[Records contained in a dataset]
* * *

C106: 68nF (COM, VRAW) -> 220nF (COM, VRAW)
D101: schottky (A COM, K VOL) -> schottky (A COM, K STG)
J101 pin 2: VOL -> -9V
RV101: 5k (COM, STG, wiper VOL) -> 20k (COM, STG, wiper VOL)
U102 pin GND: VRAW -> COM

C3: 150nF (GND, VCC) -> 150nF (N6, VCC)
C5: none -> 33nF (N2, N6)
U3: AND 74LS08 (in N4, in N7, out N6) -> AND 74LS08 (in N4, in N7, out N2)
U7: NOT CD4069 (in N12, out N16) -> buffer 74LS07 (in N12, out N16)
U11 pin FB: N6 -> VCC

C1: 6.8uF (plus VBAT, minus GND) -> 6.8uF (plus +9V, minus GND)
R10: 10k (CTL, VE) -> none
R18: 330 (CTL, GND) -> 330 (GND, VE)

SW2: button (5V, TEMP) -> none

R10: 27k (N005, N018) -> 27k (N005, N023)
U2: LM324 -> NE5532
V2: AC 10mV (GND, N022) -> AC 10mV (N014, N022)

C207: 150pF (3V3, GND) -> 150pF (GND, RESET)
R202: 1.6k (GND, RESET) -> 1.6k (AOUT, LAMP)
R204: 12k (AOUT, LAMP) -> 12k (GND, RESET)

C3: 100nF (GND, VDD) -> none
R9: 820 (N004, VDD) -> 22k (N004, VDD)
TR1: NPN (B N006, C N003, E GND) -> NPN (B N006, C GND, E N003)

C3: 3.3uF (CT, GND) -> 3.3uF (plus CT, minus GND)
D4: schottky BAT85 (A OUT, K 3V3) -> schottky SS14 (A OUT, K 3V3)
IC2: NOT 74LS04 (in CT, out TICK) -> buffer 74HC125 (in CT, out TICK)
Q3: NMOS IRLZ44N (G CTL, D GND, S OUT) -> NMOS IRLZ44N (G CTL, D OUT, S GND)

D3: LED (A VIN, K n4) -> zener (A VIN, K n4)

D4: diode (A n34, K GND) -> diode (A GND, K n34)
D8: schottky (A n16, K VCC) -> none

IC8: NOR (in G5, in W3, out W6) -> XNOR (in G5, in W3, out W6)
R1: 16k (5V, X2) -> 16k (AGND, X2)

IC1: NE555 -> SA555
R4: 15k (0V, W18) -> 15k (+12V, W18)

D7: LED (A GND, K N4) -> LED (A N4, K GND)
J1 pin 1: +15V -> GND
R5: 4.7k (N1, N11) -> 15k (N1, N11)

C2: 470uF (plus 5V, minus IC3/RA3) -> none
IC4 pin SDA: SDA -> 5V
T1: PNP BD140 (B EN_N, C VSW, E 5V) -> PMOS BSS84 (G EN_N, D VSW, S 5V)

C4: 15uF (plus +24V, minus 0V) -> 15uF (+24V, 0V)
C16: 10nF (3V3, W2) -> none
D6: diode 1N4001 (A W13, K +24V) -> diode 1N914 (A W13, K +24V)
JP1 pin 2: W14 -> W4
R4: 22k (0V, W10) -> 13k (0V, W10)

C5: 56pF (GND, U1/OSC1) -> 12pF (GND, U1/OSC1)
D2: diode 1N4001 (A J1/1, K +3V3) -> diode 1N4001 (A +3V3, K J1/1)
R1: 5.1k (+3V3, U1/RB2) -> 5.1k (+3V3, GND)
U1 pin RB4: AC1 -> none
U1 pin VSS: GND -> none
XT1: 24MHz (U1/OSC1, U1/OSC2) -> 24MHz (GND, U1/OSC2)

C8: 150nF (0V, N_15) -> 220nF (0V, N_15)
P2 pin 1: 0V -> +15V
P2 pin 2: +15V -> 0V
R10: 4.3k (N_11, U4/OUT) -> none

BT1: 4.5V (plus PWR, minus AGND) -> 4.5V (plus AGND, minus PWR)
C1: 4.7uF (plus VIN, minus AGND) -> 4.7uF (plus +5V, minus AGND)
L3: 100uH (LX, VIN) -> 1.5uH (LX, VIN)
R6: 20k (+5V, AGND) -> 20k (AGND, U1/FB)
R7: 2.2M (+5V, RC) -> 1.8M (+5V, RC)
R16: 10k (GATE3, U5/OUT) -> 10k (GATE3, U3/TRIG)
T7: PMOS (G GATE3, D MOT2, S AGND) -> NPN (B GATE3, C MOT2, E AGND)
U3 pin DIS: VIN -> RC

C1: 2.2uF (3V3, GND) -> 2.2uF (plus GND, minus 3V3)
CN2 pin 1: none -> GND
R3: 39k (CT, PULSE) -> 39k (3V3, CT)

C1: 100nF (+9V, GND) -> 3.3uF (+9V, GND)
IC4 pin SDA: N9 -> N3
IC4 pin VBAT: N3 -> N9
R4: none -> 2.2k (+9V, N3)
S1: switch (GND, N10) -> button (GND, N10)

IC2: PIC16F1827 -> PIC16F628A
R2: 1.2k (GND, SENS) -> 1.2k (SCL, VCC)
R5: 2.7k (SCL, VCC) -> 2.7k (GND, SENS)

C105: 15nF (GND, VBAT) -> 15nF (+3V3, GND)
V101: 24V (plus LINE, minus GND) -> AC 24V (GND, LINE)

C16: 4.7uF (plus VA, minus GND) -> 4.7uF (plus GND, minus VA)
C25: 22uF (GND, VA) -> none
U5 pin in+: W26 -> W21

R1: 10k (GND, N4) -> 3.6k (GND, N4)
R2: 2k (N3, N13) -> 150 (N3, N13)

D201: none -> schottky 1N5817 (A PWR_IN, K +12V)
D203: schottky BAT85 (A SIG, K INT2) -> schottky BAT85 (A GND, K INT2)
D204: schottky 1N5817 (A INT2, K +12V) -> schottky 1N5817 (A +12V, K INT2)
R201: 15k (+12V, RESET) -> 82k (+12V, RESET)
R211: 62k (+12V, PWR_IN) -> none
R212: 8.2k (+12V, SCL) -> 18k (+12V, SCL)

* * *

# Task statement
Wherever a line in the data above contains the word "AOUT", copy that line.

# Solved problem
R202: 1.6k (GND, RESET) -> 1.6k (AOUT, LAMP)
R204: 12k (AOUT, LAMP) -> 12k (GND, RESET)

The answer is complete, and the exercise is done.